- **YOUR INSTRUCTIONS**: Your answer should be one number, the count of lines in the records that carry the string "stacking".

- **AVAILABLE DATA**:
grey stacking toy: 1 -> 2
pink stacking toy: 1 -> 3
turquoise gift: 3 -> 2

...

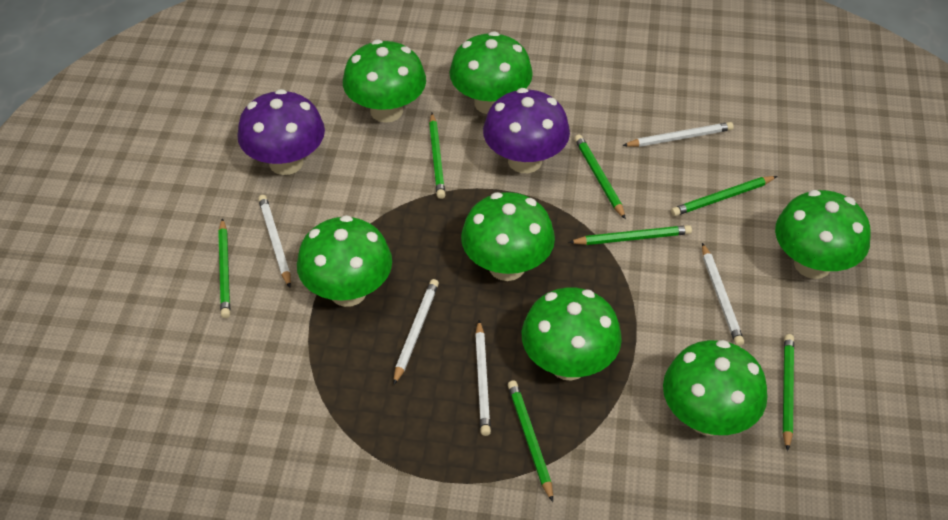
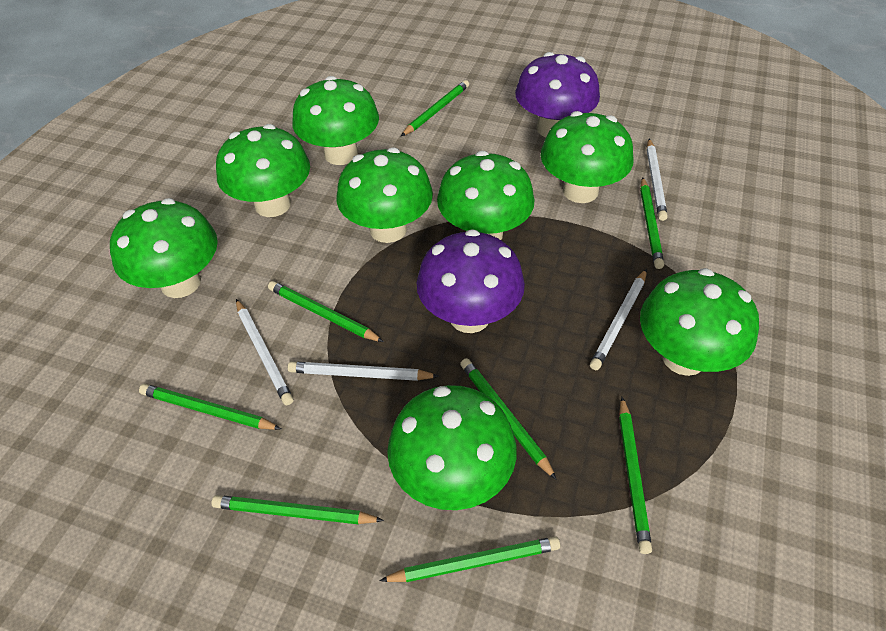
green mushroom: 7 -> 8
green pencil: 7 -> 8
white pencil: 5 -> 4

- **ANSWER TO THIS EXERCISE**: 2